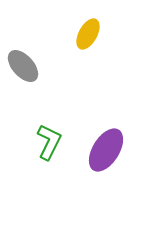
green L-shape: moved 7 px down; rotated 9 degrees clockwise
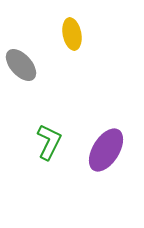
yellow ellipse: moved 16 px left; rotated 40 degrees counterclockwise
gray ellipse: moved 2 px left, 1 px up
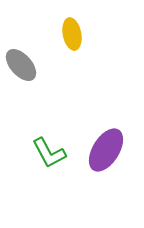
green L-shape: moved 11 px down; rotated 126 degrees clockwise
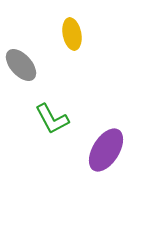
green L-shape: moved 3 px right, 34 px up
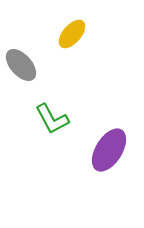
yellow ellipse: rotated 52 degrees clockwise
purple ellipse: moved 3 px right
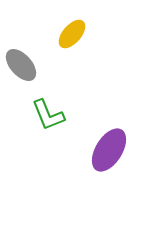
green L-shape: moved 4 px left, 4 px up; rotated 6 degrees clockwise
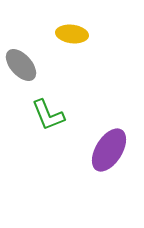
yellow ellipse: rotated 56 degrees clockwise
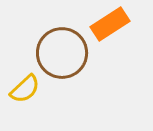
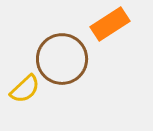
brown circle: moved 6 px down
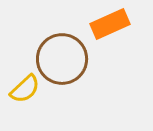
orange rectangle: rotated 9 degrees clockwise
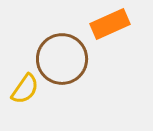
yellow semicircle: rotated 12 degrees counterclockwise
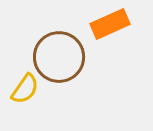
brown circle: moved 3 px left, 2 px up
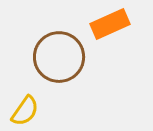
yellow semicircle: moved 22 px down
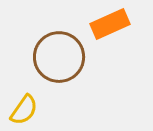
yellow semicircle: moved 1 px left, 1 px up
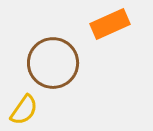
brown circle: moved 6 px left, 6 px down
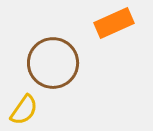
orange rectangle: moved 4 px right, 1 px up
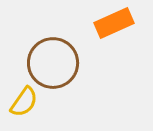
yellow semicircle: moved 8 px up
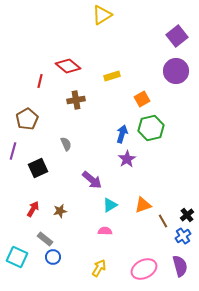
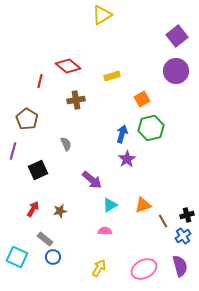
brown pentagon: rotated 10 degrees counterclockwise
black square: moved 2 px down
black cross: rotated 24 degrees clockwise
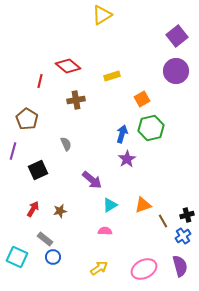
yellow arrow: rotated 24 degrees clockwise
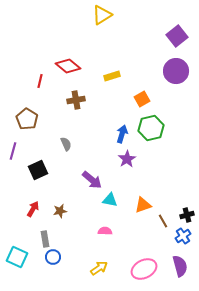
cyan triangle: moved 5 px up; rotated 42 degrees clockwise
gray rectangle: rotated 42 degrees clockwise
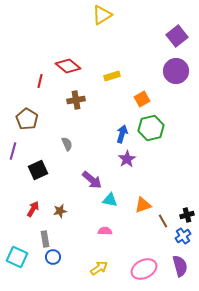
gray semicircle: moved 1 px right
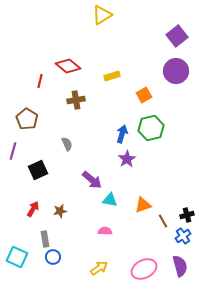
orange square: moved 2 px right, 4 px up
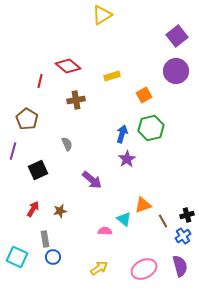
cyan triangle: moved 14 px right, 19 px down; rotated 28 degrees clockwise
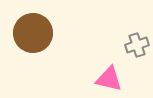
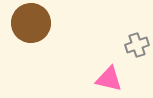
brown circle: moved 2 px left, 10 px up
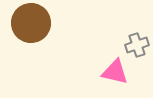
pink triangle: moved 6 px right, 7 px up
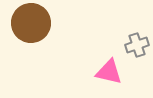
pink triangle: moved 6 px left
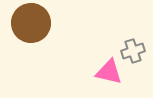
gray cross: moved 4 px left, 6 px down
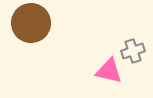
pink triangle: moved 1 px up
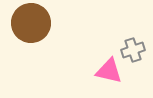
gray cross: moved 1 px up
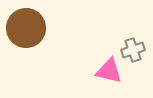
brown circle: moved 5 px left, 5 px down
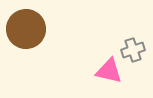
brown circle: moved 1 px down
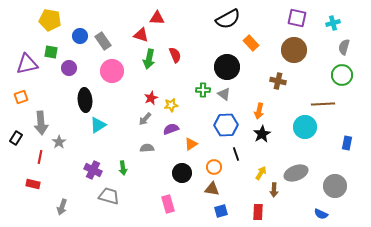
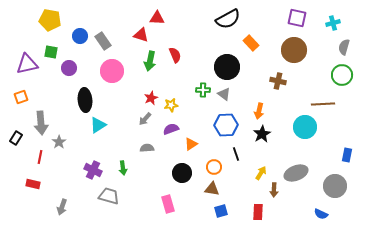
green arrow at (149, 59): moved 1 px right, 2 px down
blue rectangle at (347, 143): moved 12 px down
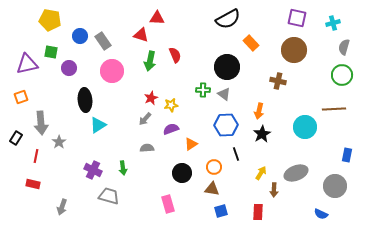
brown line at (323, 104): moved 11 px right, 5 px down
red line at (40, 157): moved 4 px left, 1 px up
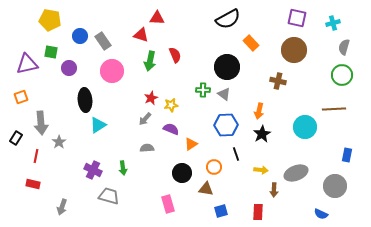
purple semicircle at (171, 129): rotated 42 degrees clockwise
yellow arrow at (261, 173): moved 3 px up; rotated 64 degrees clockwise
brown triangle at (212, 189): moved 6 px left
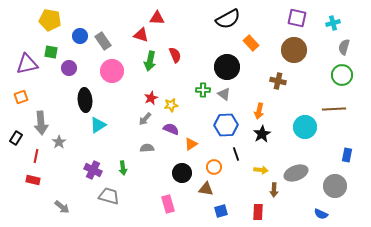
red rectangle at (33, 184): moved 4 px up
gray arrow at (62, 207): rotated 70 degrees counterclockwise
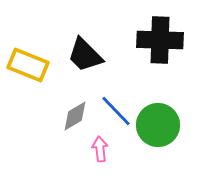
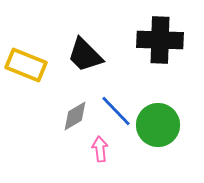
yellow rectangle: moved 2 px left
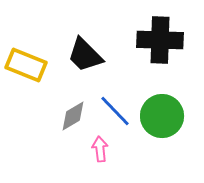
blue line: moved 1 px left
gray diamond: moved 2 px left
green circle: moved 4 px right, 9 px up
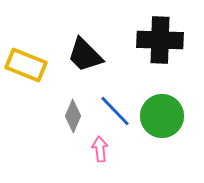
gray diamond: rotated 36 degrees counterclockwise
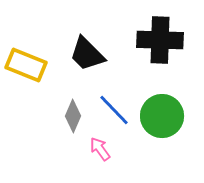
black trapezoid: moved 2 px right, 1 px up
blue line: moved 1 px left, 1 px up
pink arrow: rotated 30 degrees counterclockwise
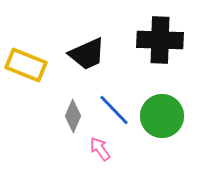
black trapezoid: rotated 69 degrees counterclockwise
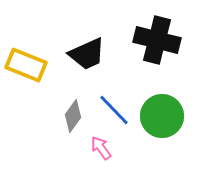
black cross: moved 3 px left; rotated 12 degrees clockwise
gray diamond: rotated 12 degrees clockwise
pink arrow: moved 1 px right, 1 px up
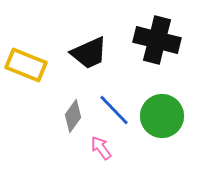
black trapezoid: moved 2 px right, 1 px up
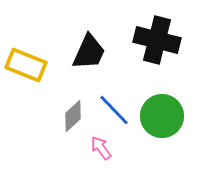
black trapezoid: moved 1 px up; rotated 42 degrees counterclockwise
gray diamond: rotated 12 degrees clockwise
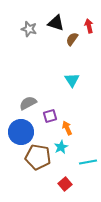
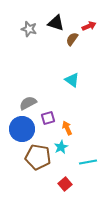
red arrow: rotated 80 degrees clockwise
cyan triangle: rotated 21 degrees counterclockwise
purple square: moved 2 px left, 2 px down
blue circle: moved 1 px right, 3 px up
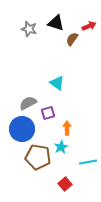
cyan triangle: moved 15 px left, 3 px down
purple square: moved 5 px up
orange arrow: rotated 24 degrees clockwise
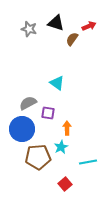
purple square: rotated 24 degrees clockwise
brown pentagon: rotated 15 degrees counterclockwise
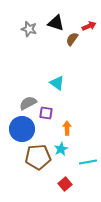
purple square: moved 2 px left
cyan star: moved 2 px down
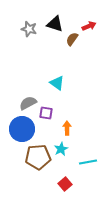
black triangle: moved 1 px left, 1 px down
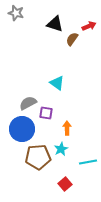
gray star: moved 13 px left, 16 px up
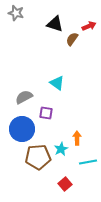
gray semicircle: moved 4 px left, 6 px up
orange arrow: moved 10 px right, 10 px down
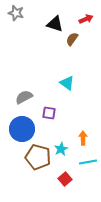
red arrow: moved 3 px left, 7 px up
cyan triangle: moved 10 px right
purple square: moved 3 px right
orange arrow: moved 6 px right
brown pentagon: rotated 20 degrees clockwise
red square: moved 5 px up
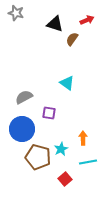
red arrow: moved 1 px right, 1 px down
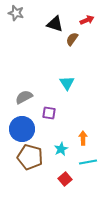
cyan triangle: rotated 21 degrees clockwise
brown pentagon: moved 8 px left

The task: Rewrite every entry above, substituting "brown hexagon" for each occurrence of "brown pentagon" and leaving all other text unchanged. Omit the pictures from the output.

Task output:
green L-shape: moved 7 px down; rotated 9 degrees clockwise
yellow ellipse: moved 16 px left; rotated 40 degrees counterclockwise
gray ellipse: moved 2 px left, 1 px up
green L-shape: moved 11 px down; rotated 126 degrees clockwise
green L-shape: moved 3 px right, 34 px up
yellow ellipse: rotated 52 degrees clockwise
purple ellipse: moved 3 px right
green L-shape: moved 4 px left, 4 px up; rotated 6 degrees clockwise
yellow ellipse: rotated 56 degrees clockwise
brown circle: moved 6 px down
orange rectangle: rotated 9 degrees clockwise
yellow semicircle: rotated 12 degrees counterclockwise
brown circle: moved 3 px left, 2 px up
yellow semicircle: moved 22 px down
yellow semicircle: moved 1 px left, 1 px up
brown circle: moved 6 px left, 6 px down
orange rectangle: moved 4 px right, 1 px up
yellow semicircle: moved 8 px up
brown hexagon: rotated 10 degrees counterclockwise
black square: moved 2 px down
black cross: rotated 24 degrees clockwise
yellow arrow: rotated 24 degrees clockwise
cyan triangle: moved 5 px up; rotated 42 degrees clockwise
gray rectangle: rotated 42 degrees clockwise
gray semicircle: moved 1 px right
orange square: moved 2 px right, 4 px up
cyan triangle: moved 14 px right, 19 px down; rotated 28 degrees clockwise
brown circle: moved 2 px left, 10 px up
pink triangle: moved 6 px right, 7 px up
pink triangle: moved 6 px left
gray cross: moved 4 px left, 6 px down
pink triangle: moved 1 px up
gray cross: moved 1 px up
brown circle: moved 5 px left, 5 px down
brown circle: moved 1 px down
green arrow at (149, 59): moved 1 px right, 2 px down
blue rectangle at (347, 143): moved 12 px down
brown line at (323, 104): moved 11 px right, 5 px down
red line at (40, 157): moved 4 px left, 1 px up
purple semicircle at (171, 129): rotated 42 degrees clockwise
yellow arrow at (261, 173): moved 3 px up; rotated 64 degrees clockwise
brown triangle at (212, 189): moved 6 px left
red rectangle at (33, 184): moved 4 px up
gray arrow at (62, 207): rotated 70 degrees counterclockwise
yellow rectangle: moved 2 px left
blue line: moved 1 px left
gray diamond: moved 2 px left
green circle: moved 4 px right, 9 px up
gray diamond: rotated 36 degrees counterclockwise
black trapezoid: moved 2 px right, 1 px up
blue line: moved 1 px left, 1 px up
pink arrow: rotated 30 degrees counterclockwise
black trapezoid: rotated 69 degrees counterclockwise
black cross: moved 3 px left; rotated 12 degrees clockwise
gray diamond: rotated 12 degrees clockwise
pink arrow: moved 1 px right, 1 px up
black trapezoid: moved 2 px right, 1 px up
black trapezoid: moved 1 px up; rotated 42 degrees counterclockwise
gray diamond: rotated 12 degrees clockwise
red arrow: rotated 80 degrees clockwise
cyan triangle: rotated 21 degrees counterclockwise
purple square: moved 2 px left, 2 px down
blue circle: moved 1 px right, 3 px up
cyan triangle: moved 15 px left, 3 px down
purple square: moved 5 px up
orange arrow: rotated 24 degrees clockwise
purple square: rotated 24 degrees clockwise
brown hexagon: rotated 15 degrees counterclockwise
purple square: moved 2 px left
cyan star: moved 2 px down
black triangle: moved 1 px left, 1 px down
gray star: moved 13 px left, 16 px up
gray semicircle: moved 4 px left, 6 px up
orange arrow: moved 10 px right, 10 px down
red arrow: moved 3 px left, 7 px up
cyan triangle: moved 10 px right
purple square: moved 3 px right
orange arrow: moved 6 px right
brown hexagon: rotated 20 degrees clockwise
red square: moved 5 px up
red arrow: moved 1 px right, 1 px down
cyan triangle: rotated 21 degrees clockwise
brown hexagon: moved 8 px left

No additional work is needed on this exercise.